> [About this task]:
Search the records for the string "grey" and report how many lines contain it, with nothing else.

(Stored data entries)
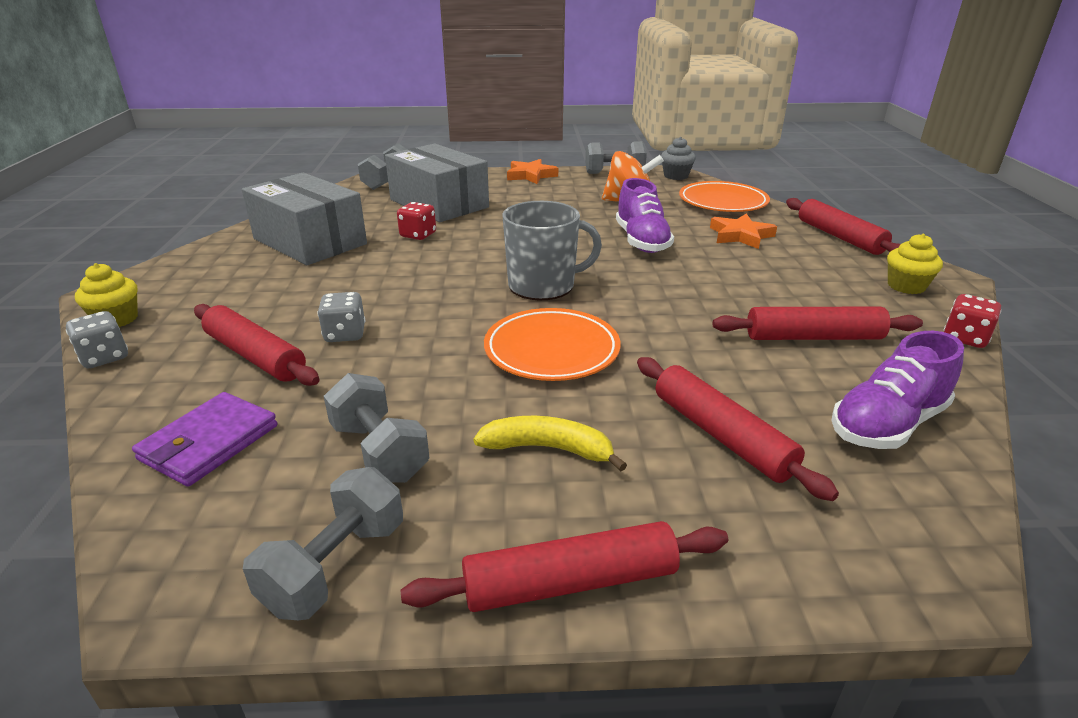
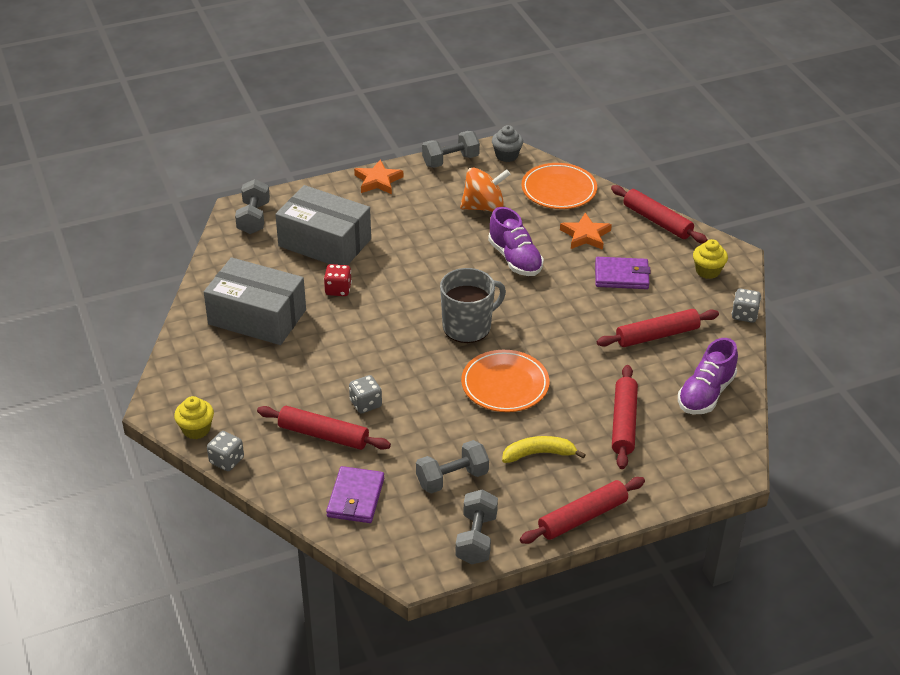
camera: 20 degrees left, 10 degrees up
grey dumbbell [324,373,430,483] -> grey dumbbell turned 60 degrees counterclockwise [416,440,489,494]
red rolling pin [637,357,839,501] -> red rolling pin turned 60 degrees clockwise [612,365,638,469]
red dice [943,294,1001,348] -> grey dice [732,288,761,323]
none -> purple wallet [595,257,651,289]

* * *

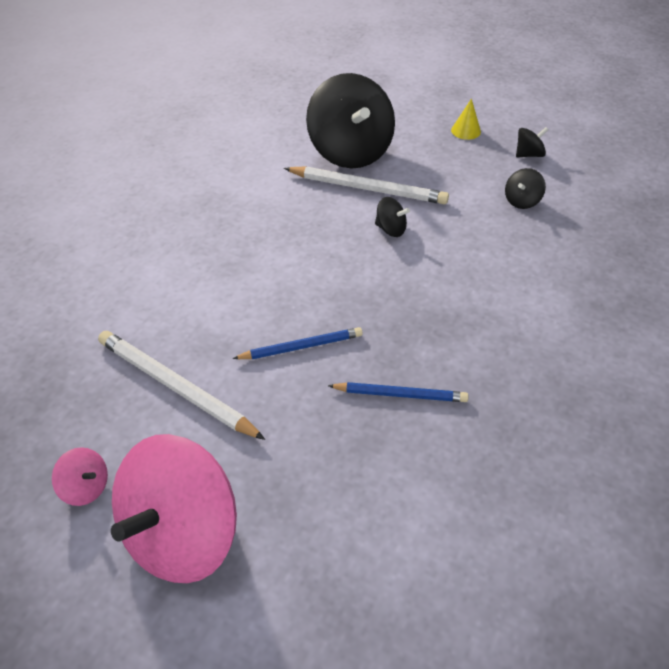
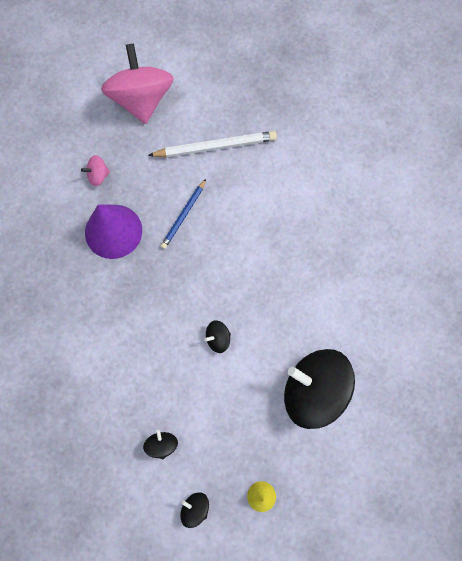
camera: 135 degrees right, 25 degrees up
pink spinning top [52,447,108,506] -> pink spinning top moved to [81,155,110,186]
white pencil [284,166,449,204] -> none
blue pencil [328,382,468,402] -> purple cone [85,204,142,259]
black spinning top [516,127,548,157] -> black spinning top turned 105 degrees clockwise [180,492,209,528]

> [Result of the exercise]:
2